Scene edit records:
^^^^
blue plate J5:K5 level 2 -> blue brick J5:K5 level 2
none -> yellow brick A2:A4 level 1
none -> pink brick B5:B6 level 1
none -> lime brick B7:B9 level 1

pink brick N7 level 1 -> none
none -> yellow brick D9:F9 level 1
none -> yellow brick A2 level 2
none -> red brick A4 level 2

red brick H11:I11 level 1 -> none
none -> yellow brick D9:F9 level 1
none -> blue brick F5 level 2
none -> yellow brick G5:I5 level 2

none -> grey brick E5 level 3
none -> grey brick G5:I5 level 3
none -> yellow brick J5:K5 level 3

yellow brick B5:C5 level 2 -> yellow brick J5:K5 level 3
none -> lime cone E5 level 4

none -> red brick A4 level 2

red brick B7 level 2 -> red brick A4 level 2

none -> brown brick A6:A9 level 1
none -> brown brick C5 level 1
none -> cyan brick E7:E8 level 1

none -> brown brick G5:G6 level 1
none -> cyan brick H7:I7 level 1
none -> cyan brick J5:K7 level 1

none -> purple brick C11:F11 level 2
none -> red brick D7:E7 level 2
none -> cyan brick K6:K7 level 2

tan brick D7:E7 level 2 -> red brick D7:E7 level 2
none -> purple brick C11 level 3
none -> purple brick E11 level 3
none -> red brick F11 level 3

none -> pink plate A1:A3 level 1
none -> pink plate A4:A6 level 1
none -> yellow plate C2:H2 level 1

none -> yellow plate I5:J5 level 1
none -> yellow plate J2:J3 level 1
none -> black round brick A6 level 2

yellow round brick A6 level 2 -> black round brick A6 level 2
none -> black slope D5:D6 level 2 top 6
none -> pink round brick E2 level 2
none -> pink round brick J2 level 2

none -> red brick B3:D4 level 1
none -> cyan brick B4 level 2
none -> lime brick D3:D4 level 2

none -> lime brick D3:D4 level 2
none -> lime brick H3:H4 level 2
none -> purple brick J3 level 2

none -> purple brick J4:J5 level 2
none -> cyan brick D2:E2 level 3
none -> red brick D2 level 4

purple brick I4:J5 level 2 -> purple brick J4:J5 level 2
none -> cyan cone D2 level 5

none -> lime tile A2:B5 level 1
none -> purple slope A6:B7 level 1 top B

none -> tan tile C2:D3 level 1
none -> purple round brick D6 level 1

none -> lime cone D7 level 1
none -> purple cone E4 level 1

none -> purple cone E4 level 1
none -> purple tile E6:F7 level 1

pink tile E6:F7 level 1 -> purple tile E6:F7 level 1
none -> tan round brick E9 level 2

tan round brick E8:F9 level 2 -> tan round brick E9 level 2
^^^^
WHAT YOU WILL DO> Determine how many lines in the entries above hold the string "slope", then report that number and nothing further.

THE ANSWER> 2